══ DATA BLOCK ══

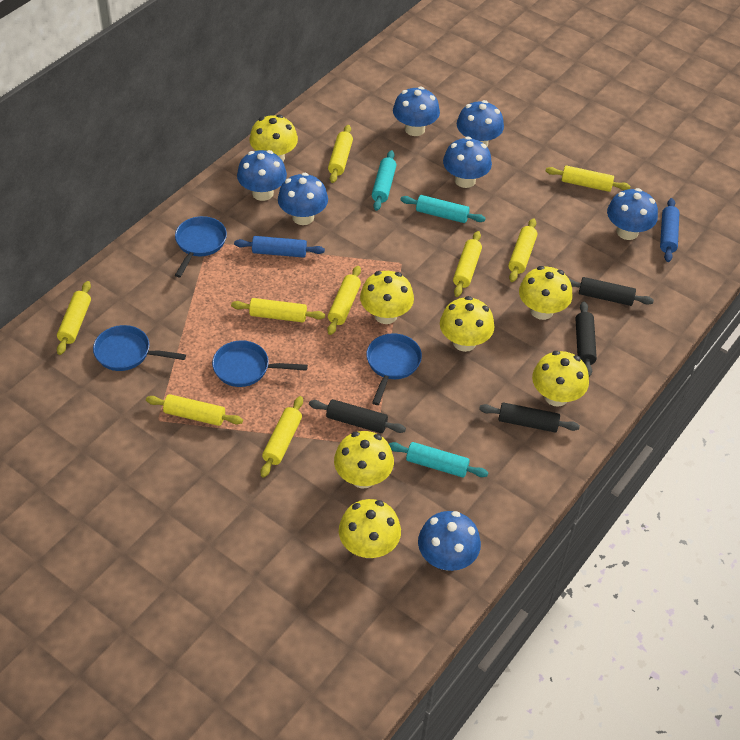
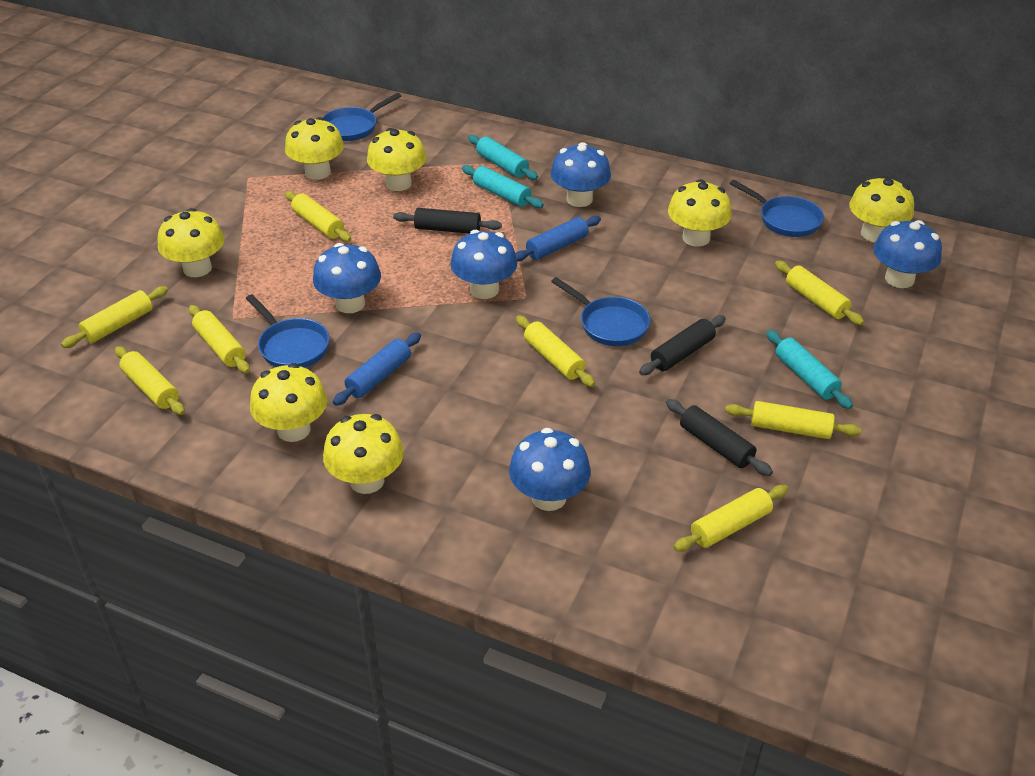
black rolling pin: 4 -> 3
blue mushroom: 7 -> 5
yellow rolling pin: 9 -> 8

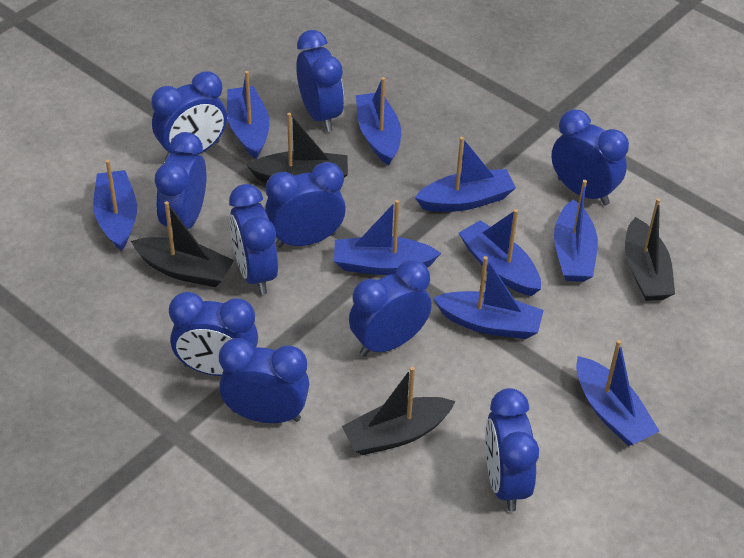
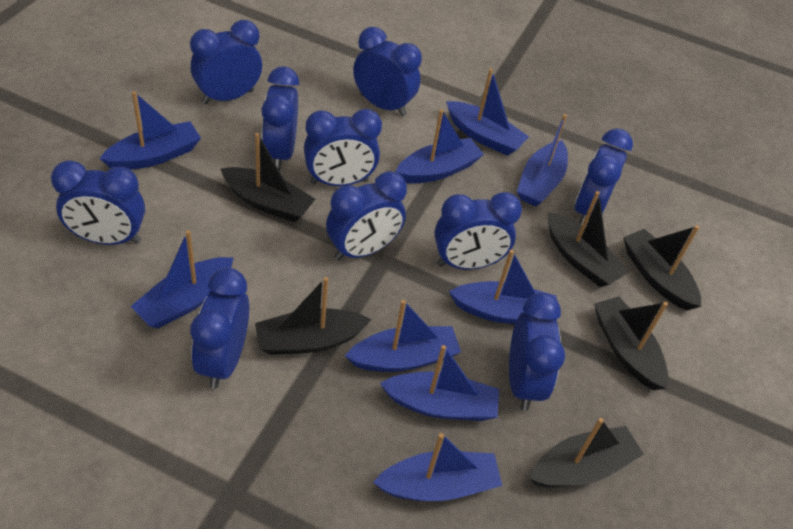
black boat: 4 -> 6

═══

- [WORK TO BE COMPLETED]:
Copy each line of the listing above that includes the word "rolling".

- [TASK RESPONSE]:
black rolling pin: 4 -> 3
yellow rolling pin: 9 -> 8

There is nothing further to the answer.